Problem
When a line below contains the string "cone", show that line.

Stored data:
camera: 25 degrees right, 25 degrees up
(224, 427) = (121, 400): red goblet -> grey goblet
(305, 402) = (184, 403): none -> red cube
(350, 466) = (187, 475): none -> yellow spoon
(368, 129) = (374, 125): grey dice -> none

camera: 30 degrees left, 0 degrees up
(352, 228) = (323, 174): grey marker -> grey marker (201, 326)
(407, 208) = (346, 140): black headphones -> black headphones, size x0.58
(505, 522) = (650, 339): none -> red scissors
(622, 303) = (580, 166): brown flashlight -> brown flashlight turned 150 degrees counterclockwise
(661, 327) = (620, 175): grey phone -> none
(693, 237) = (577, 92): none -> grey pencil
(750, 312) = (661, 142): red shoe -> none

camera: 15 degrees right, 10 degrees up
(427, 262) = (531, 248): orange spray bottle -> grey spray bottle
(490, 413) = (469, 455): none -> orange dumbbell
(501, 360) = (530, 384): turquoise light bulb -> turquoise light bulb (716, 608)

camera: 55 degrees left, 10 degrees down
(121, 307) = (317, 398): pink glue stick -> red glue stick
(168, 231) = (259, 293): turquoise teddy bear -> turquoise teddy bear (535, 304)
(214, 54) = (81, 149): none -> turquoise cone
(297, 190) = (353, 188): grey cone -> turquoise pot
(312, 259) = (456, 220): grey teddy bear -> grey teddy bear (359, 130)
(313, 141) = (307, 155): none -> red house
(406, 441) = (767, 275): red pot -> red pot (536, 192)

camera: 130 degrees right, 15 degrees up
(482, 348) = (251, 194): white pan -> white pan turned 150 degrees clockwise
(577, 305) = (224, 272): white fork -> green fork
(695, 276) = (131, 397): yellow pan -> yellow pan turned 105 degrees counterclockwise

Written solution
(214, 54) = (81, 149): none -> turquoise cone
(297, 190) = (353, 188): grey cone -> turquoise pot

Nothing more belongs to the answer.